■ WHAT IS NEEDED ■
The entries follow. Copy every line in which "none" appears.

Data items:

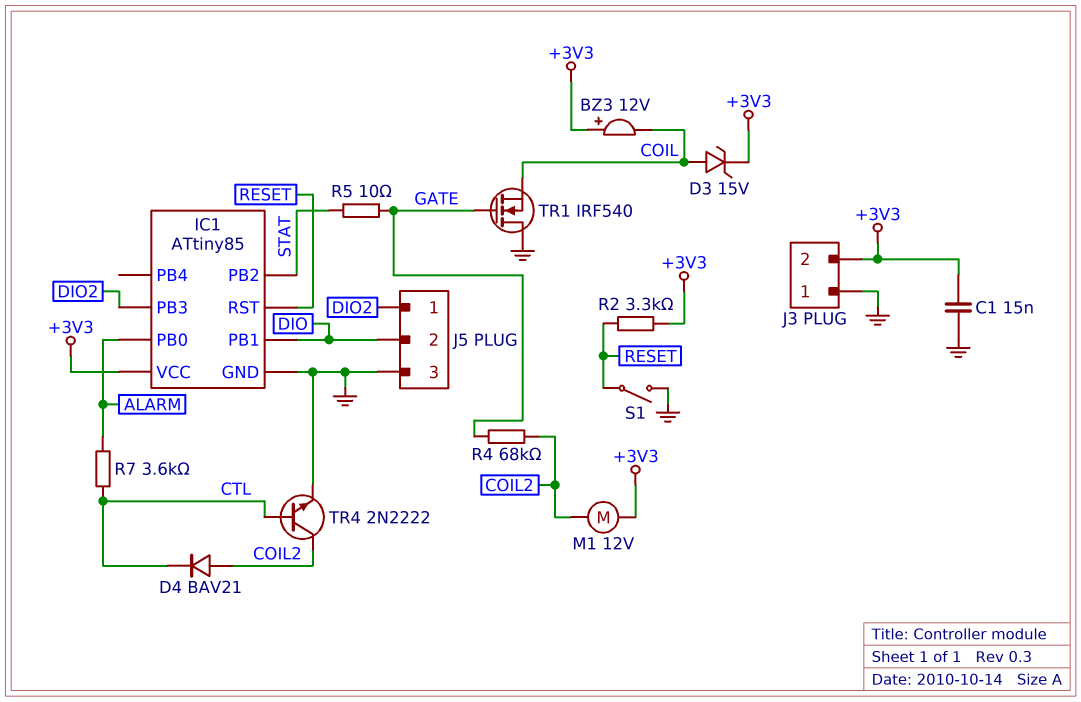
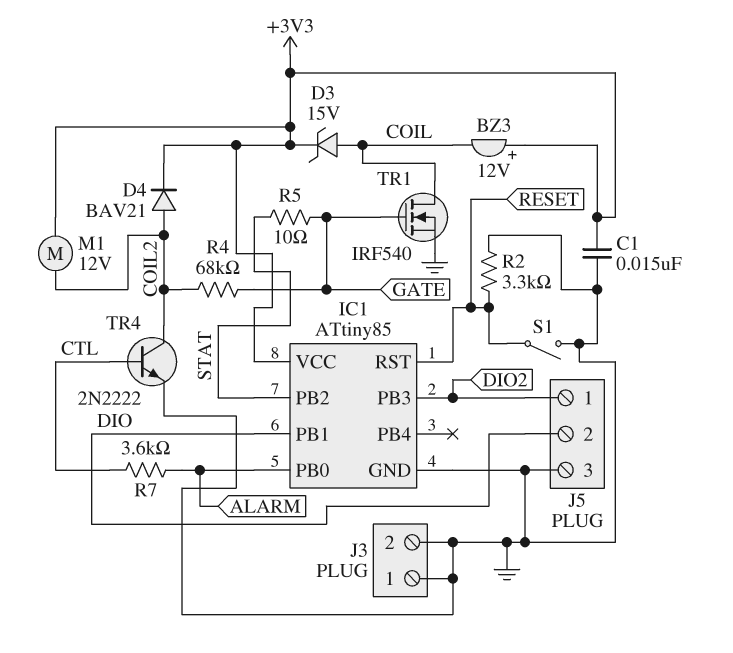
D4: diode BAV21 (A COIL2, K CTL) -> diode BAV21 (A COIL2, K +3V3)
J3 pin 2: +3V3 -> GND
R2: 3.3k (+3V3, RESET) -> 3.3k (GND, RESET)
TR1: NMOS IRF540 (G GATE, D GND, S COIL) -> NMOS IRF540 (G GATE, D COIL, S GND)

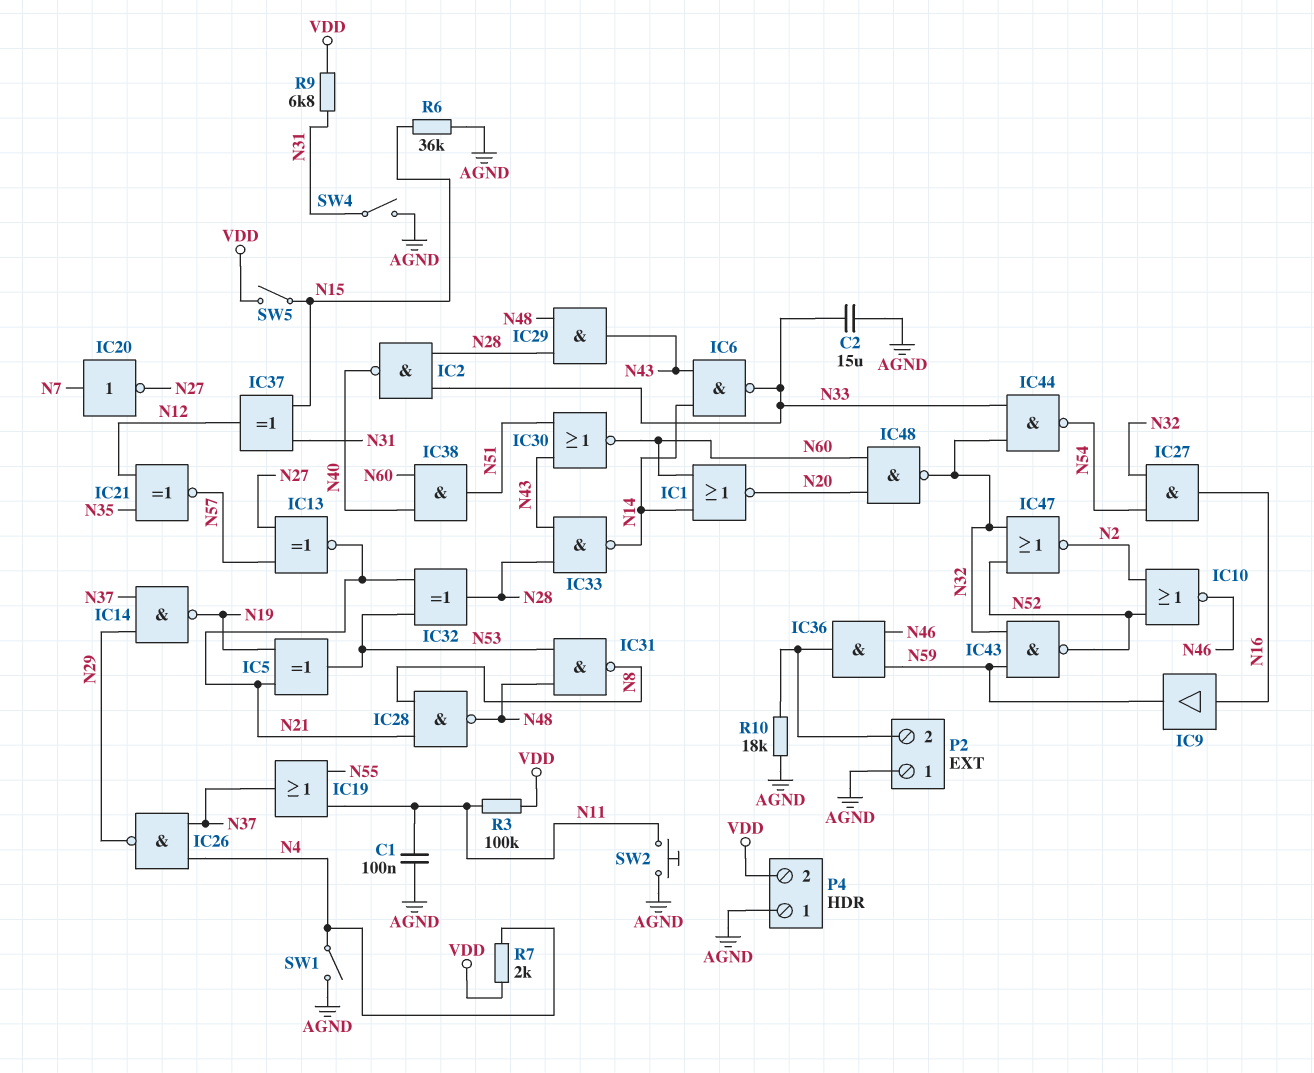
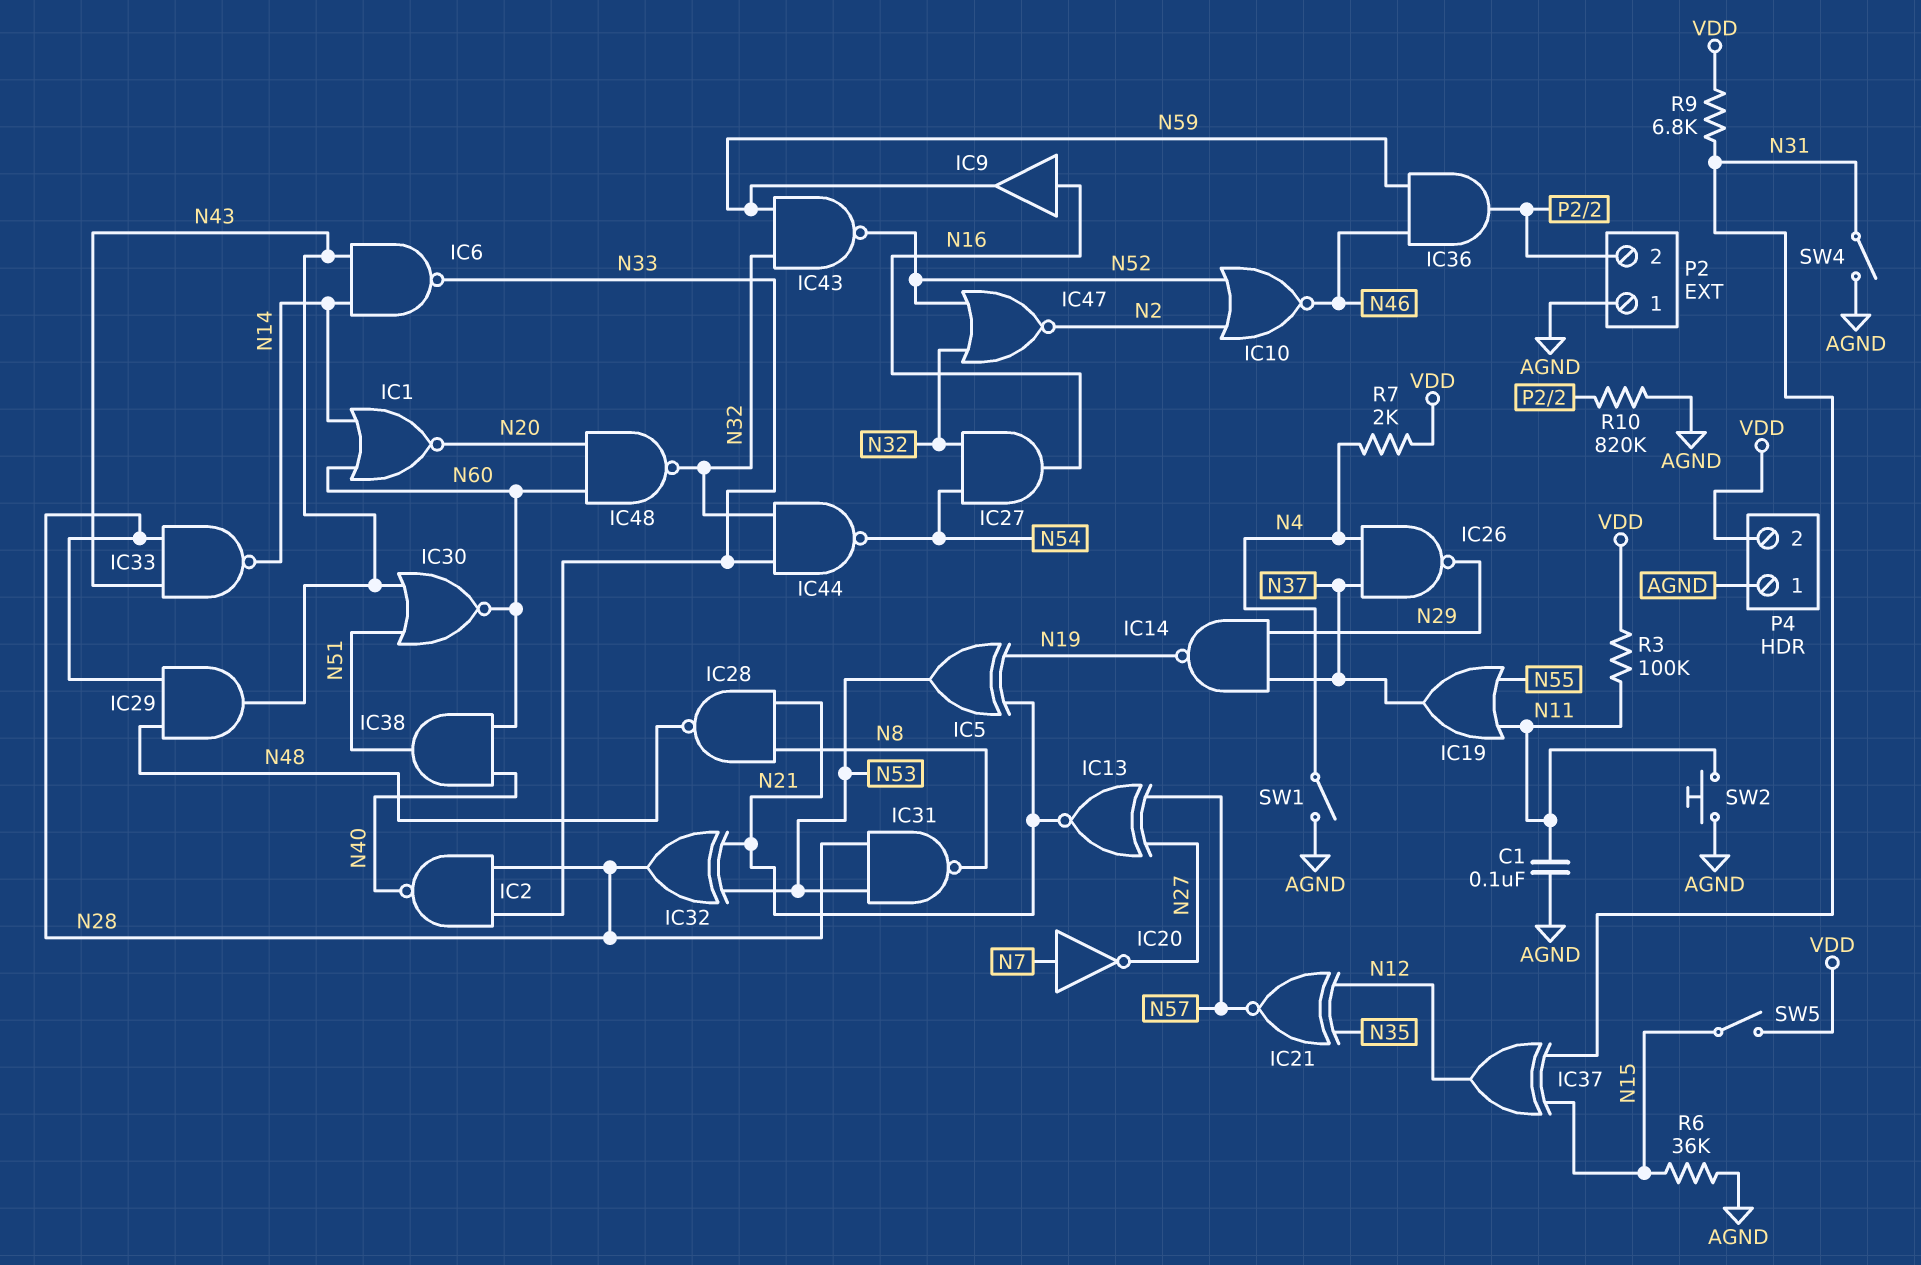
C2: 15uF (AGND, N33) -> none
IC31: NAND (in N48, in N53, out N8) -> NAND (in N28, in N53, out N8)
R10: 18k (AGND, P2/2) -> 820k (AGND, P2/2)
--
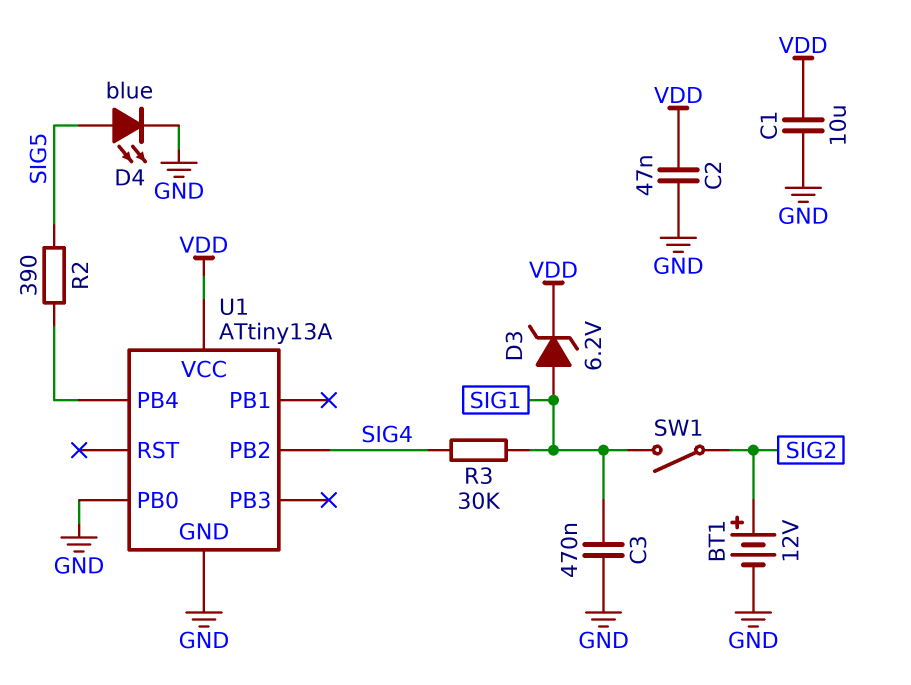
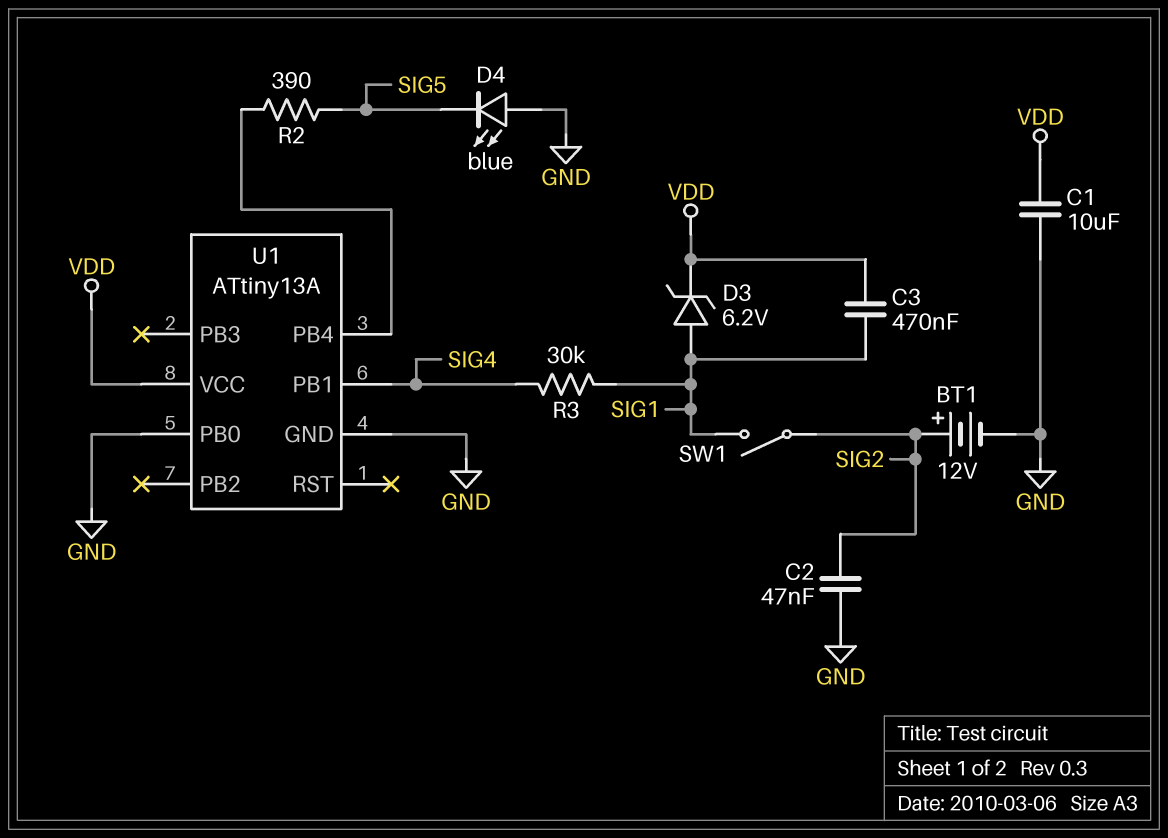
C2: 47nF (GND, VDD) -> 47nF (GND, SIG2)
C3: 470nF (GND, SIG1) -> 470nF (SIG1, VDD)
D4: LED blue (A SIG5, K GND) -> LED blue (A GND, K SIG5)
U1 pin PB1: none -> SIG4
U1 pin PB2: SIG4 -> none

■ ANSWER TO THIS PROBLEM ■
C2: 15uF (AGND, N33) -> none
U1 pin PB1: none -> SIG4
U1 pin PB2: SIG4 -> none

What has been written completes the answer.